What you return must be the data below, word for word, without any images.

▸ **Records from a data collection**:
---
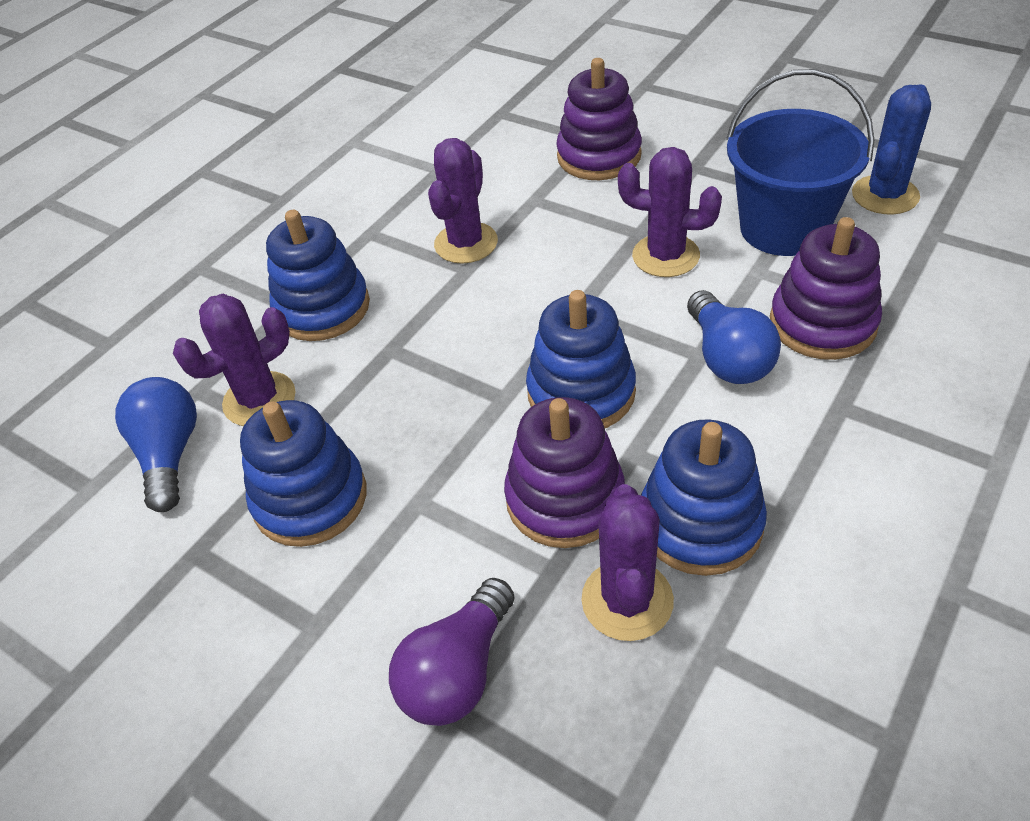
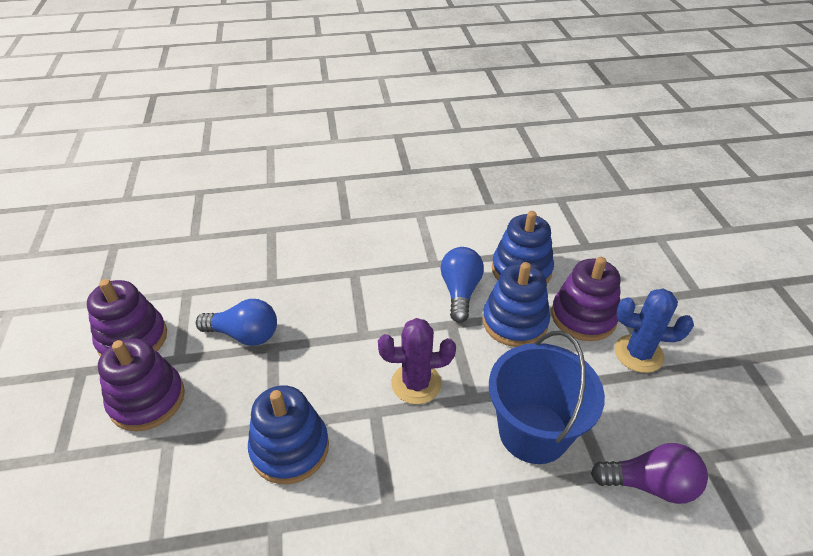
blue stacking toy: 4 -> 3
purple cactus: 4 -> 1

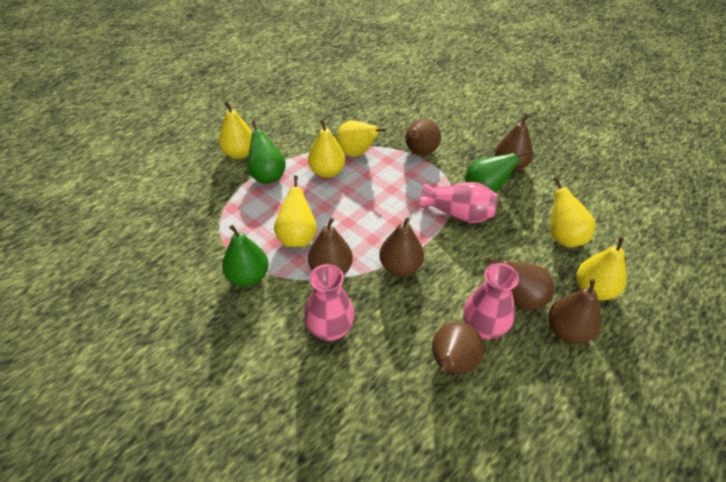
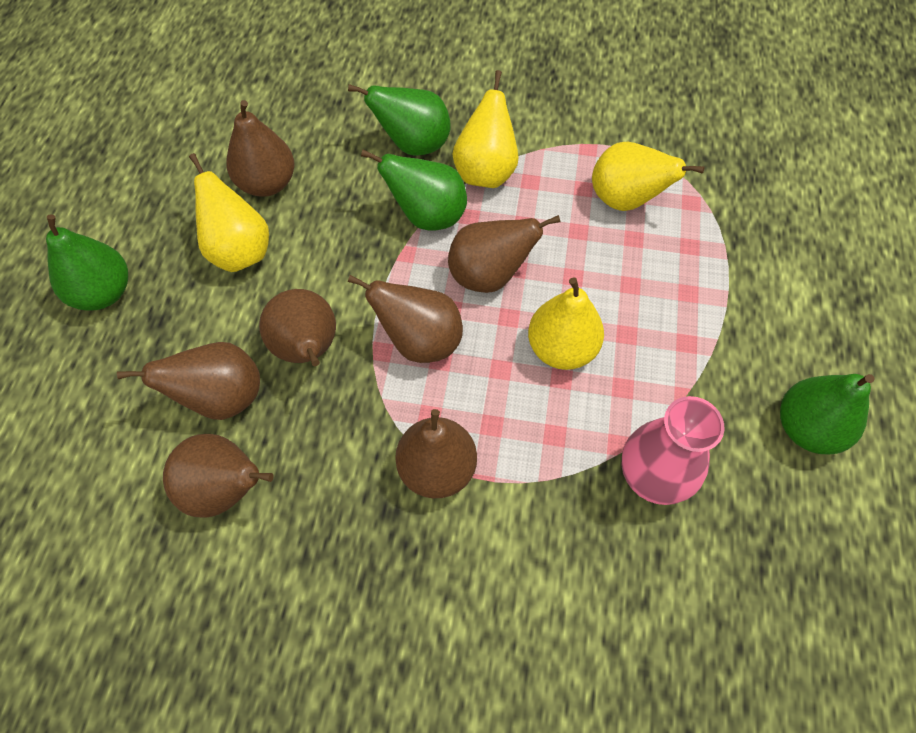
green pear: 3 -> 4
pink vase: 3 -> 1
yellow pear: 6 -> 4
---
▸ **Task output**:
blue stacking toy: 4 -> 3
purple cactus: 4 -> 1

green pear: 3 -> 4
pink vase: 3 -> 1
yellow pear: 6 -> 4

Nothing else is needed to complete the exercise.